### Edit difference data
---+---

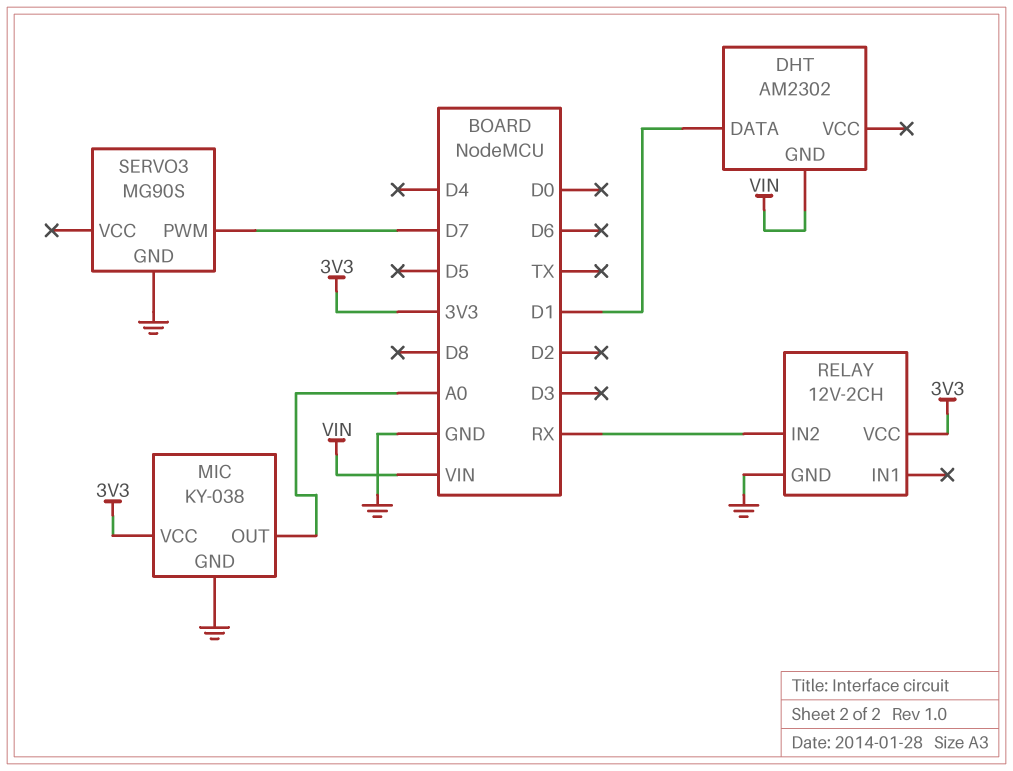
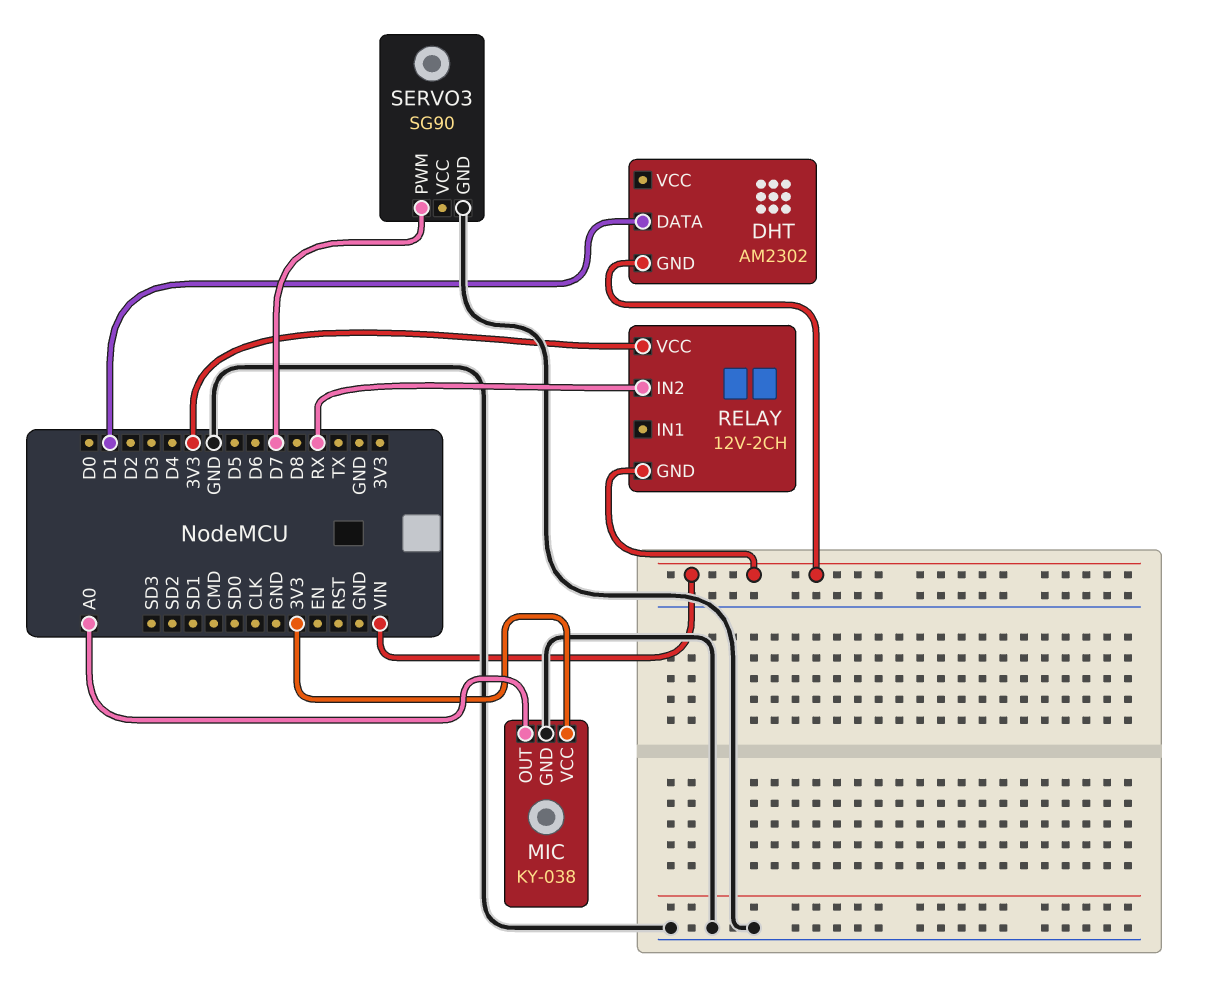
RELAY pin GND: GND -> VIN
SERVO3: MG90S -> SG90

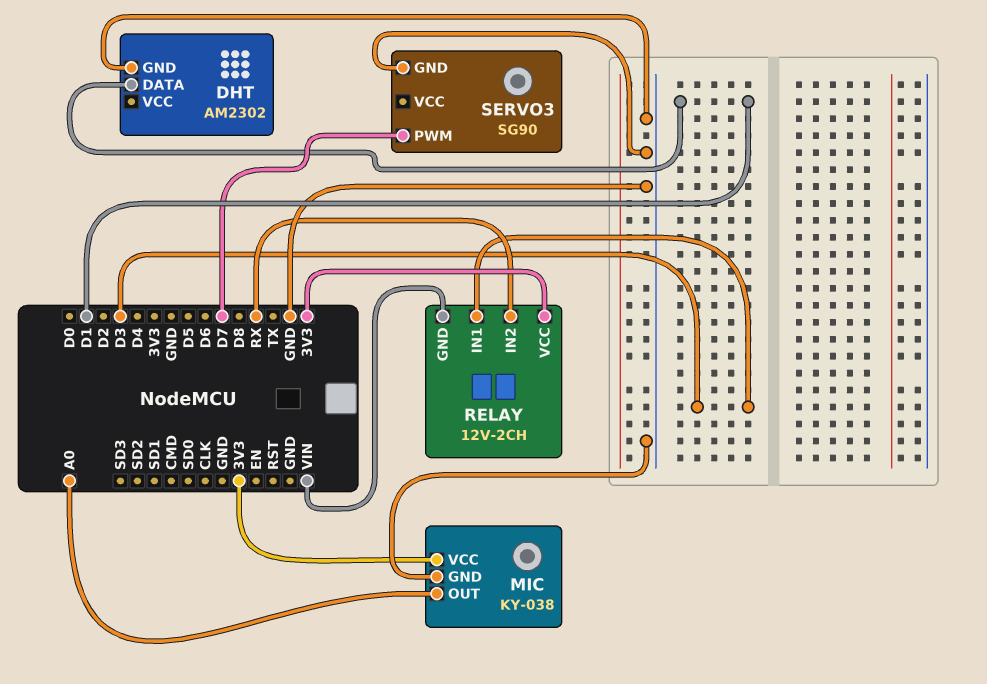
DHT pin GND: VIN -> GND
RELAY pin IN1: none -> D3

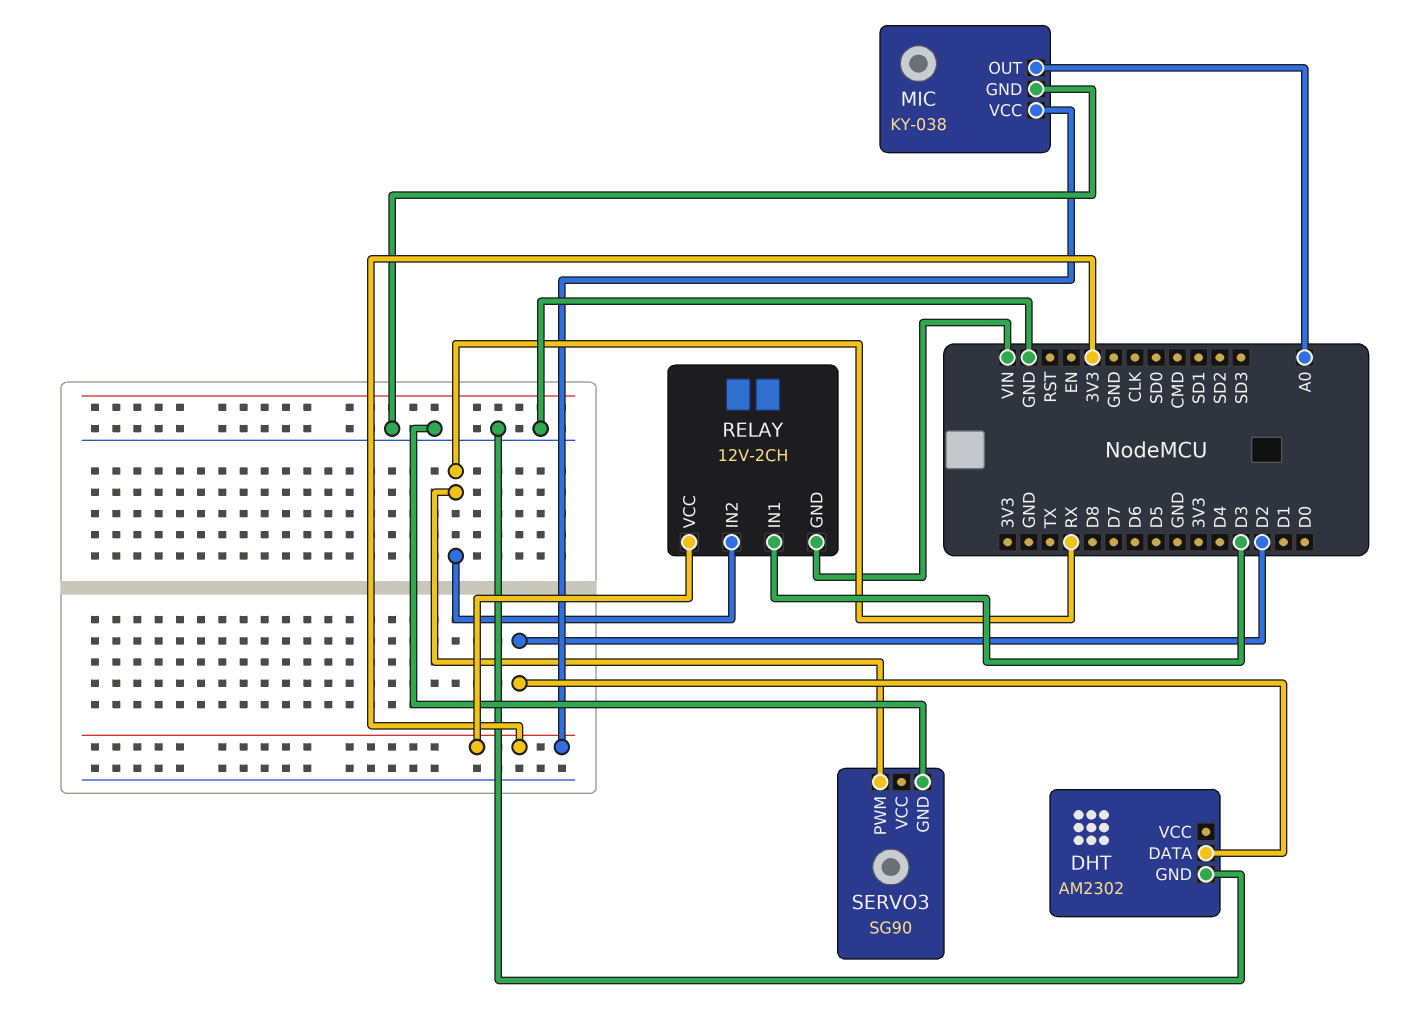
DHT pin DATA: D1 -> D2
SERVO3 pin PWM: D7 -> RX

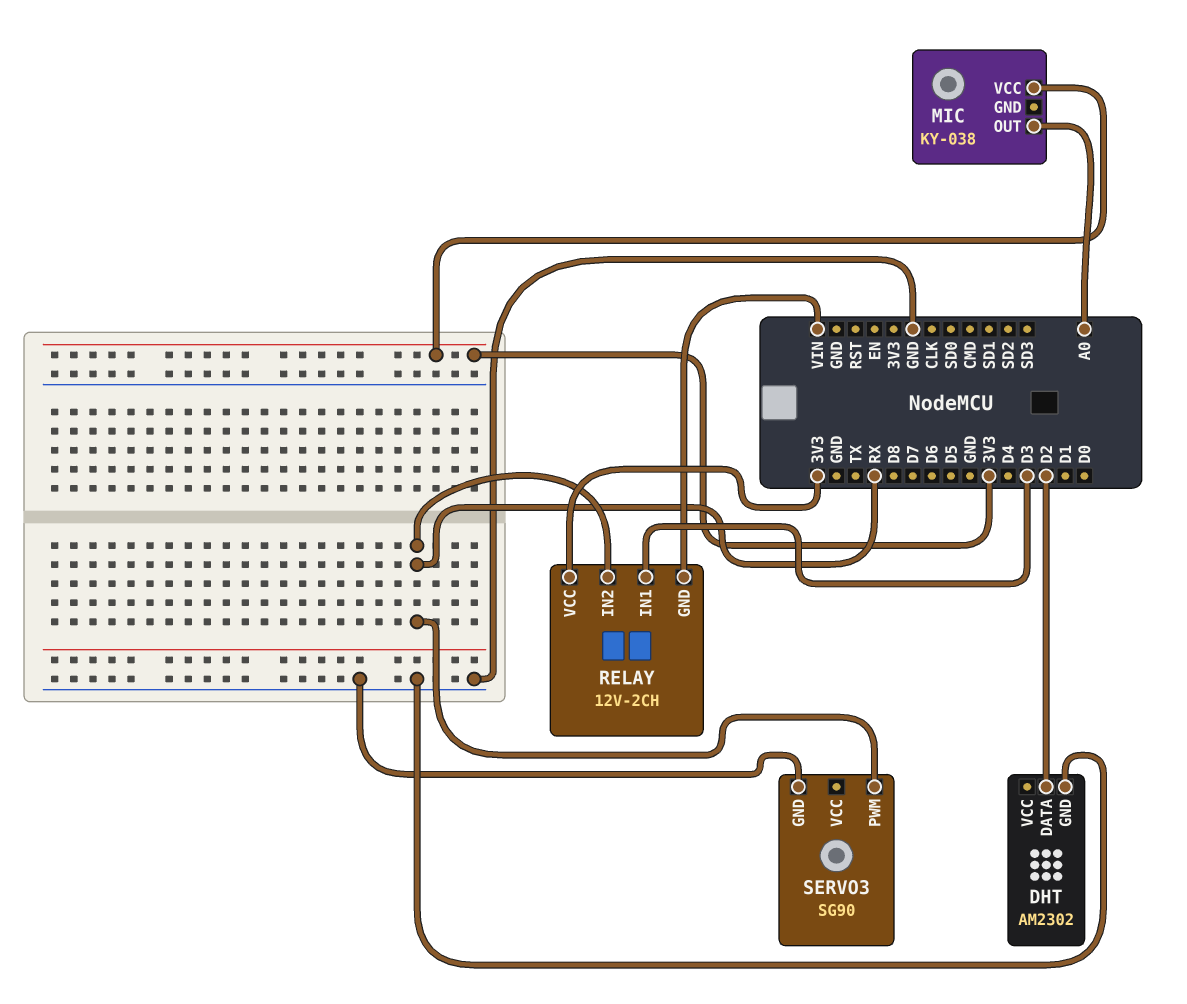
MIC pin GND: GND -> none

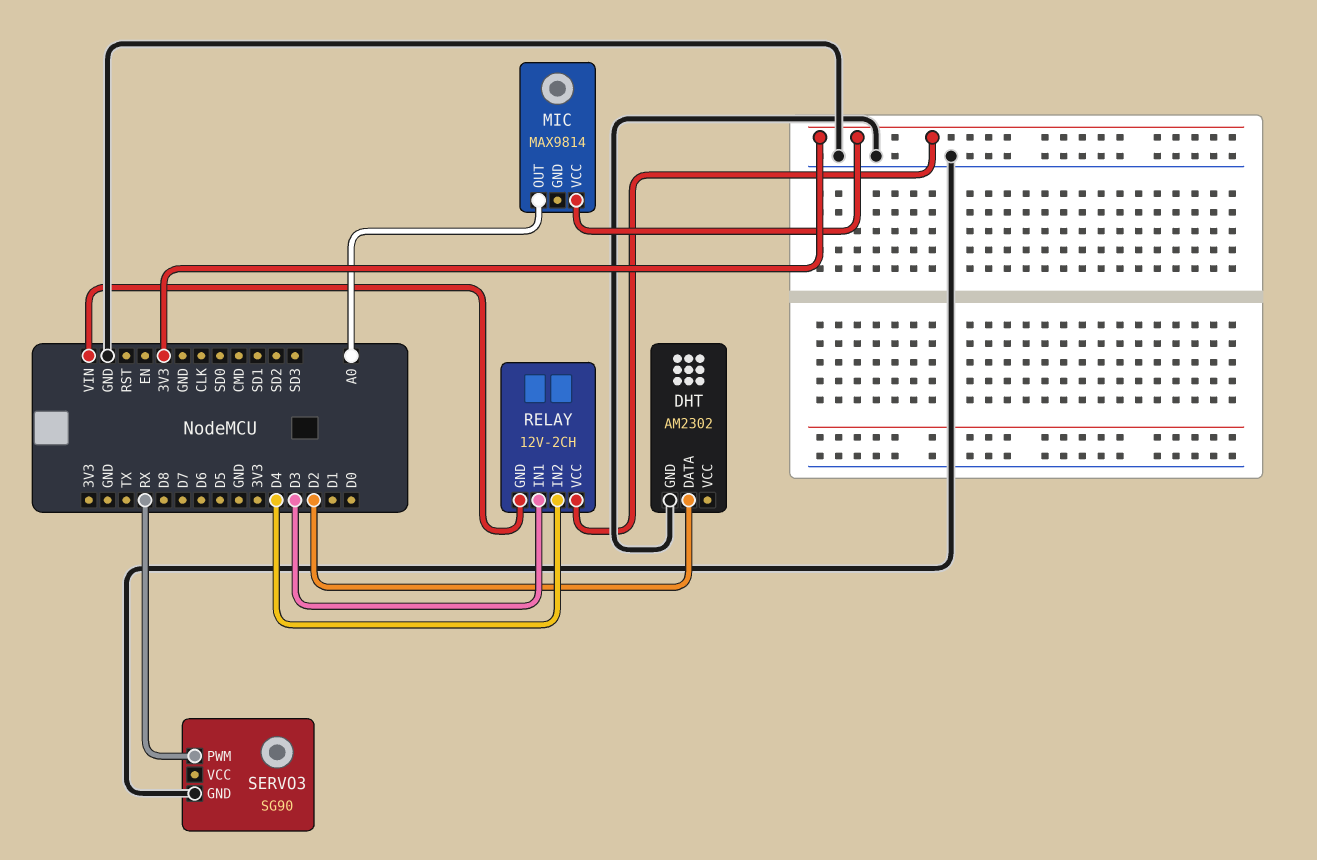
MIC: KY-038 -> MAX9814
RELAY pin IN2: RX -> D4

---+---

### Work instructions
Retype every entry word for word, but do not carry over the pictures.

### Answer to this problem
RELAY pin GND: GND -> VIN
SERVO3: MG90S -> SG90

DHT pin GND: VIN -> GND
RELAY pin IN1: none -> D3

DHT pin DATA: D1 -> D2
SERVO3 pin PWM: D7 -> RX

MIC pin GND: GND -> none

MIC: KY-038 -> MAX9814
RELAY pin IN2: RX -> D4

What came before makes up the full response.